------ Exercise material
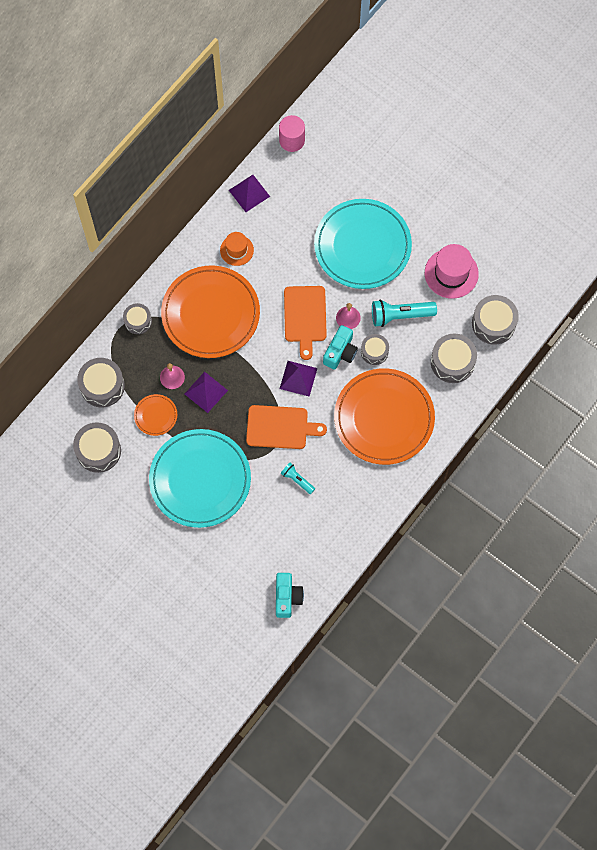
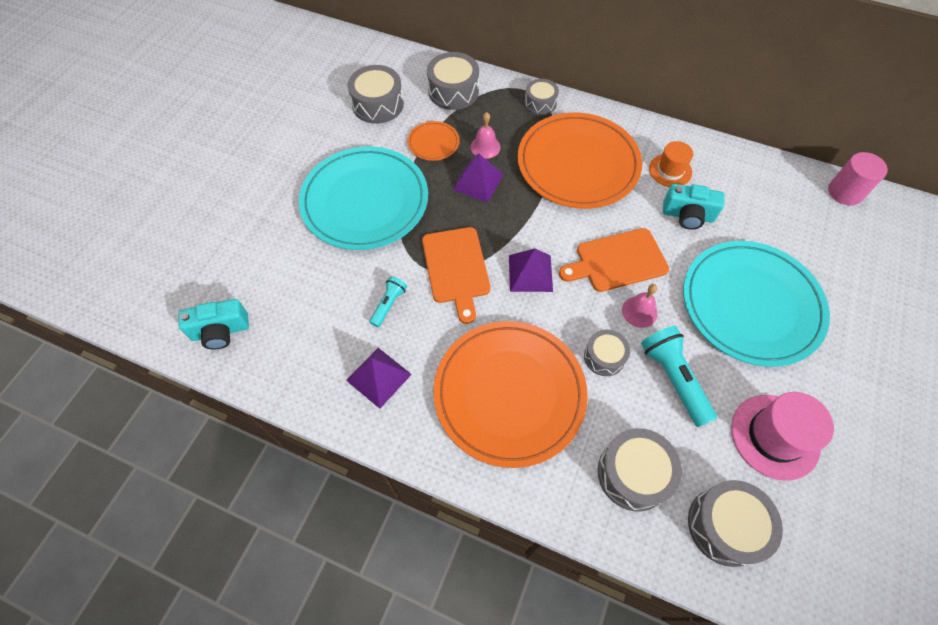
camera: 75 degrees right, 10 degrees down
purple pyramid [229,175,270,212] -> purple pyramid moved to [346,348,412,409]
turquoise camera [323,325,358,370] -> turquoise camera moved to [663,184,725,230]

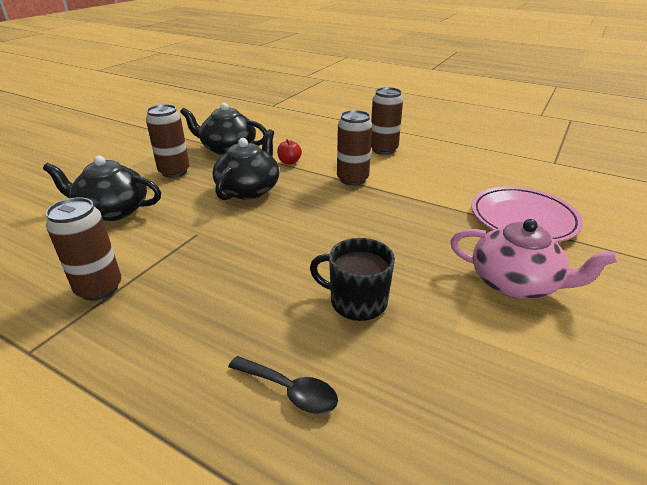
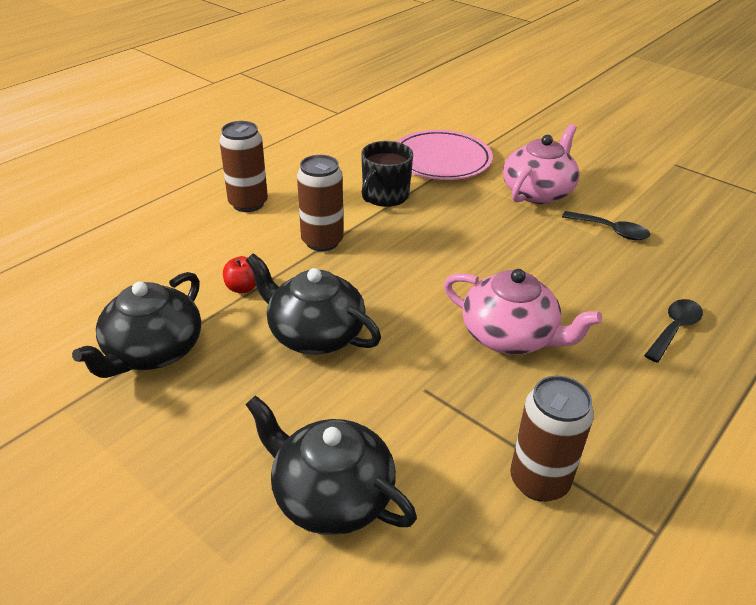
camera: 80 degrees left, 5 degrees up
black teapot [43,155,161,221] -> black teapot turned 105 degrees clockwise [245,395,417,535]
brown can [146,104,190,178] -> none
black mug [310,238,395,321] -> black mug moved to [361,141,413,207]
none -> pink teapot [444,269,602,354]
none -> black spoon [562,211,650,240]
------------
------ Exercise material
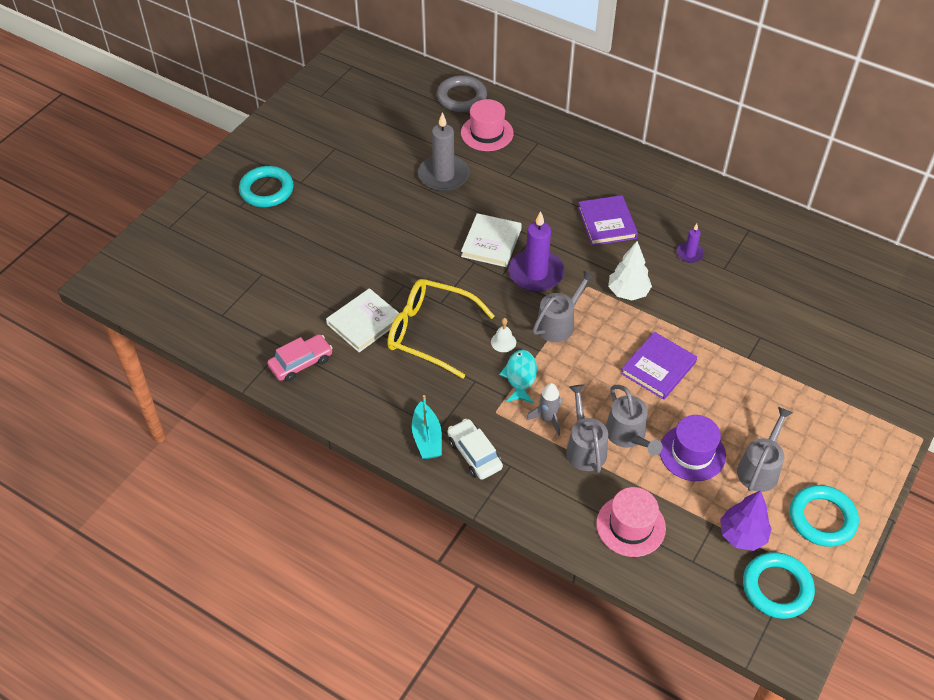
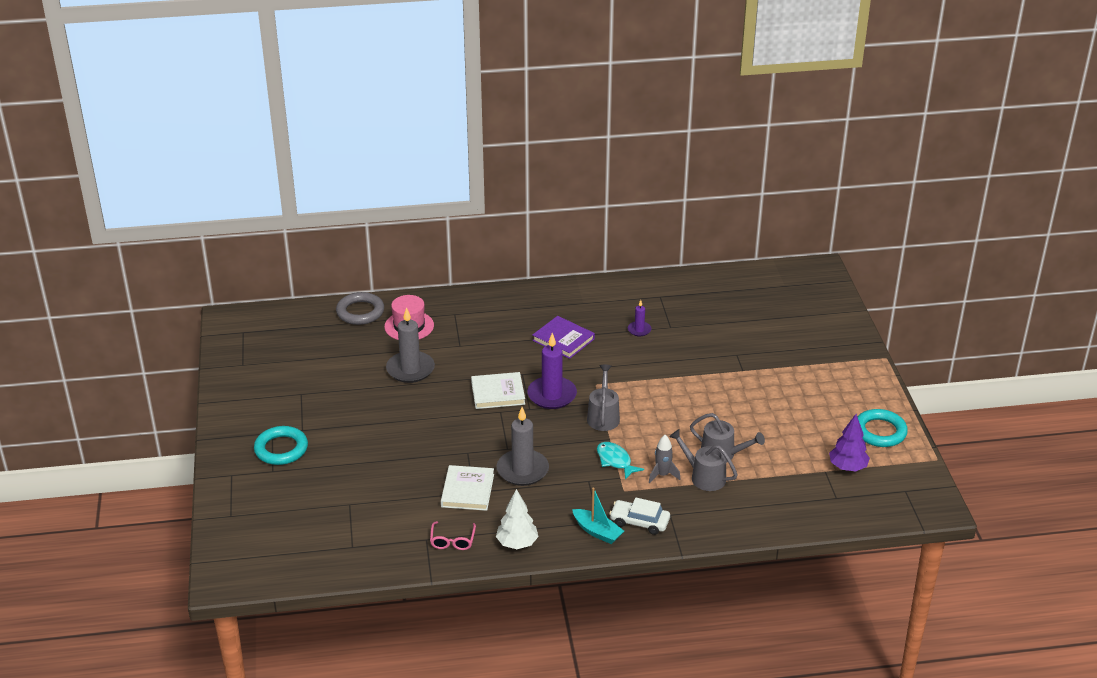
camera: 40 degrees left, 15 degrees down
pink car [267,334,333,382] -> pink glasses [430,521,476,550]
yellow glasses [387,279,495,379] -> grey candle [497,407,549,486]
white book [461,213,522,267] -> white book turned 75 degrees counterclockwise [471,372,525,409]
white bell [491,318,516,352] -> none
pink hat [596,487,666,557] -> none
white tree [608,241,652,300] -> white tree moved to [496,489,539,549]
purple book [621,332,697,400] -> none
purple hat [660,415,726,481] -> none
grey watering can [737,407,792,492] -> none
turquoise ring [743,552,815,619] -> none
------------
__Activity__: Scan the lines above for "purple book [621,332,697,400] -> none" and for "turquoise ring [743,552,815,619] -> none". Repeat exactly the line holding each of them and every line in between.

__Result below__:
purple book [621,332,697,400] -> none
purple hat [660,415,726,481] -> none
grey watering can [737,407,792,492] -> none
turquoise ring [743,552,815,619] -> none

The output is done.